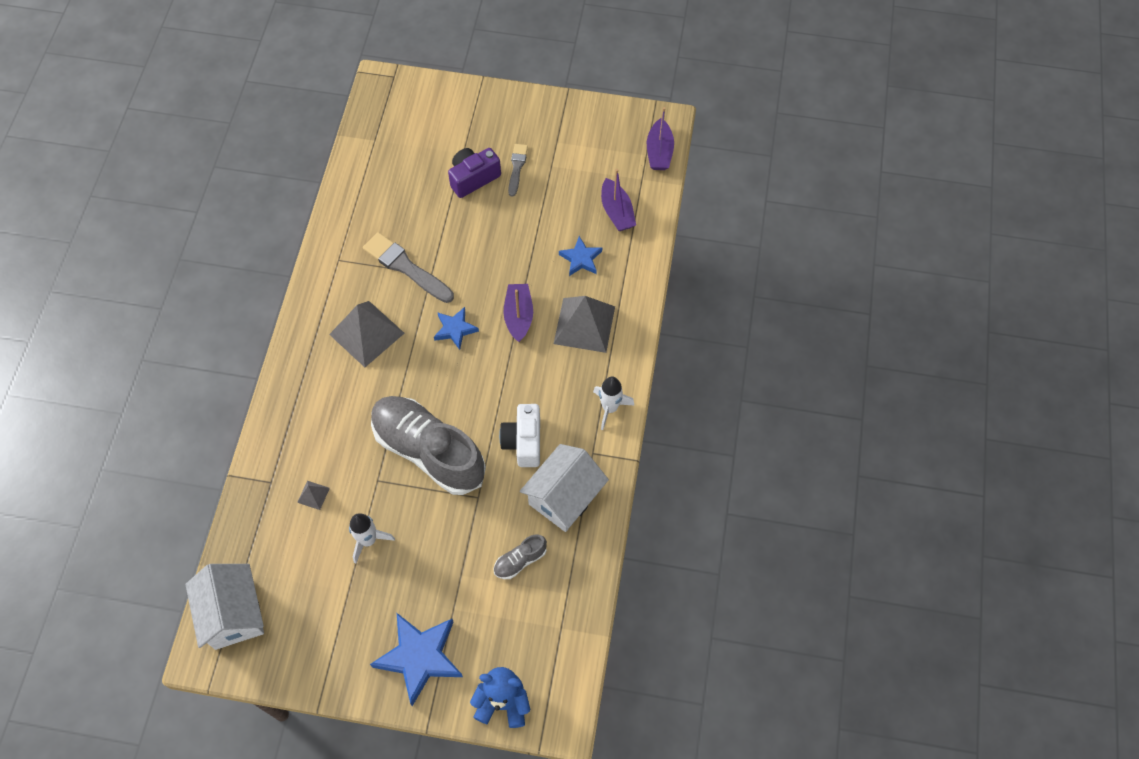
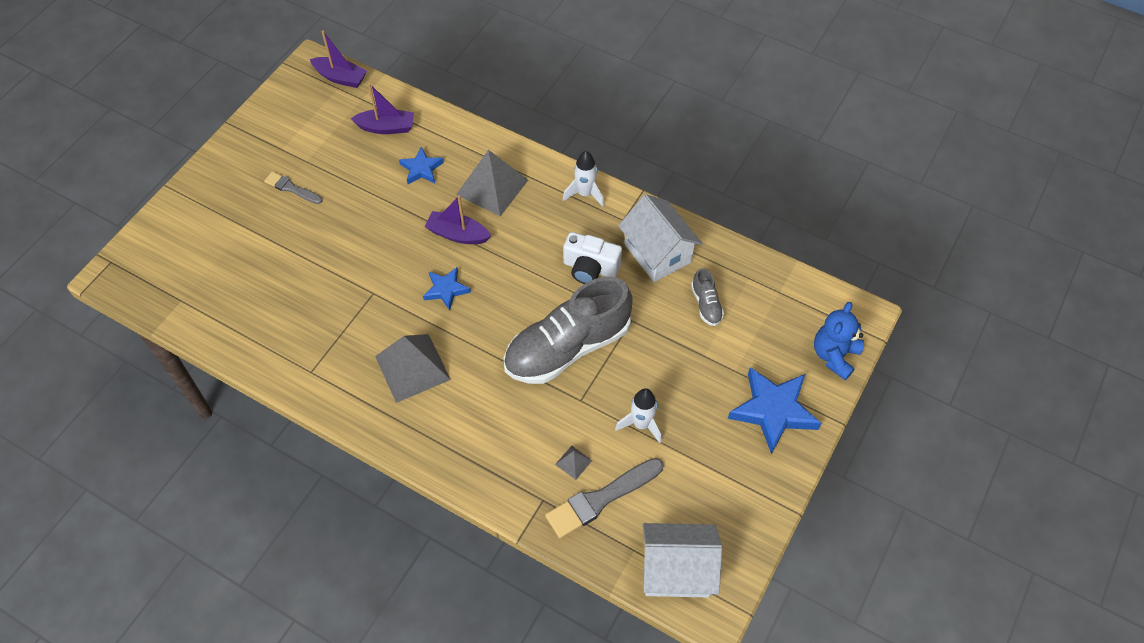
camera: 70 degrees left, 5 degrees down
(406, 267) = (353, 312): grey brush -> grey brush (601, 499)
(473, 178) = (282, 227): purple camera -> none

## Work to complete
A word-for-word copy of the listing is needed. It must not include the pictures.

## Task solution
camera: 70 degrees left, 5 degrees down
(406, 267) = (353, 312): grey brush -> grey brush (601, 499)
(473, 178) = (282, 227): purple camera -> none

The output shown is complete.